→ What to do: Let the line containing "red mushroom [812,259,867,315]" serve as the first line of the answer and the final line of the entries as its last, with every line between copied exactly.

Scene images with change listings

┄┄┄┄┄┄┄┄┄┄

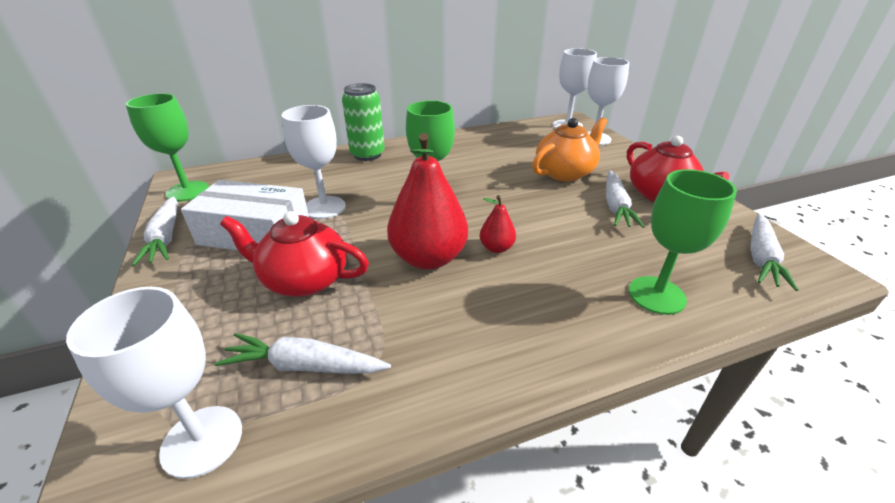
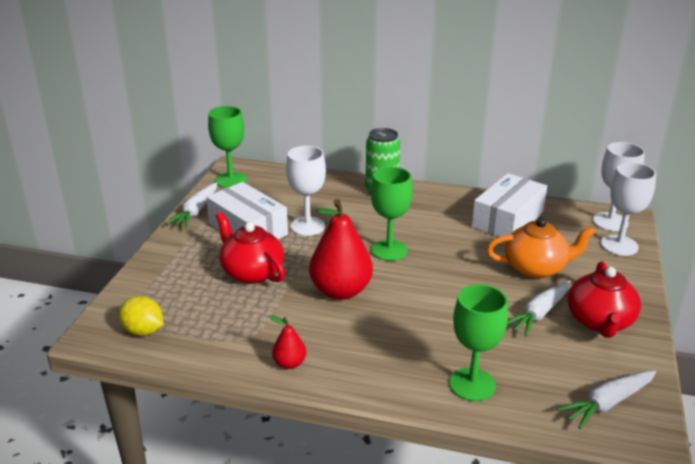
camera: 35 degrees right, 5 degrees down
white goblet [66,287,242,479] -> yellow lemon [119,296,163,336]
white carrot [214,333,391,374] -> none
red pear [480,195,516,253] -> red pear moved to [269,315,306,369]
none -> white box [472,173,547,237]

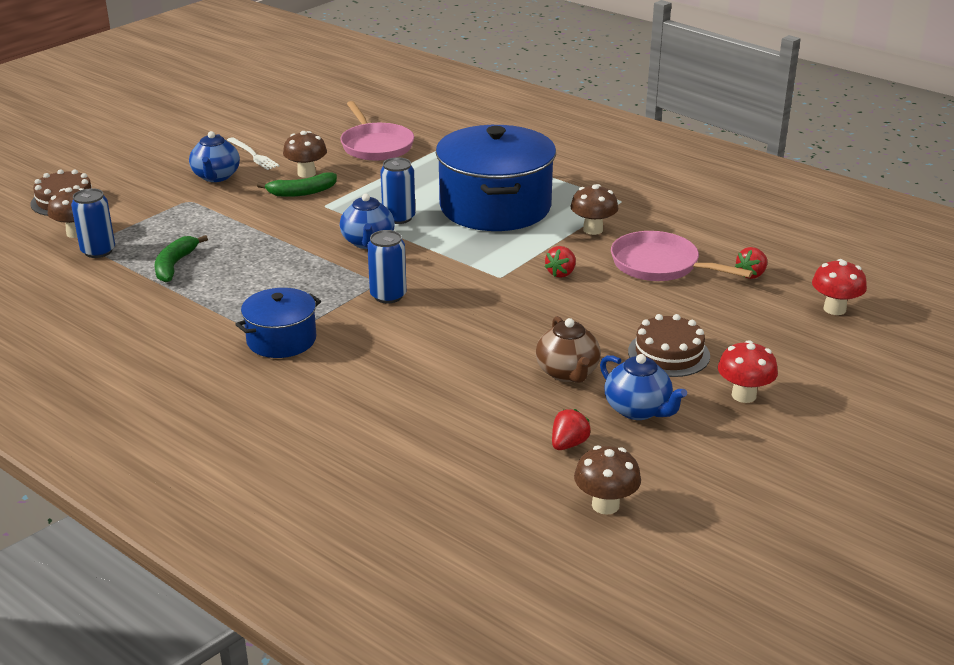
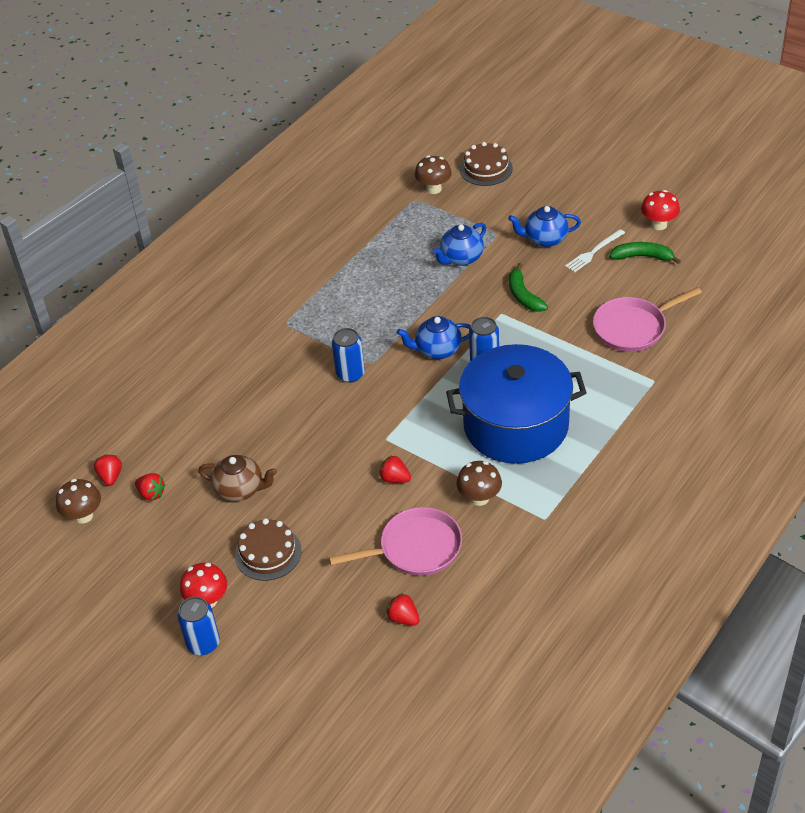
camera: 90 degrees right, 15 degrees up
blue can [71,188,115,258] -> blue can moved to [177,597,220,655]
green banana [155,235,208,282] -> green banana moved to [610,242,681,264]
blue pot [235,288,321,358] -> none
brown mushroom [283,131,327,178] -> none
brown teapot [536,316,601,383] -> brown teapot turned 150 degrees counterclockwise [198,455,277,501]
blue teapot [600,354,687,420] -> blue teapot moved to [433,223,486,266]
pink pan [611,231,753,281] -> pink pan turned 45 degrees clockwise [329,507,462,576]
red mushroom [812,259,867,315] -> red mushroom moved to [641,190,680,230]
none -> red strawberry [94,454,122,486]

┄┄┄┄┄┄┄┄┄┄

→ Solution to this task:
red mushroom [812,259,867,315] -> red mushroom moved to [641,190,680,230]
none -> red strawberry [94,454,122,486]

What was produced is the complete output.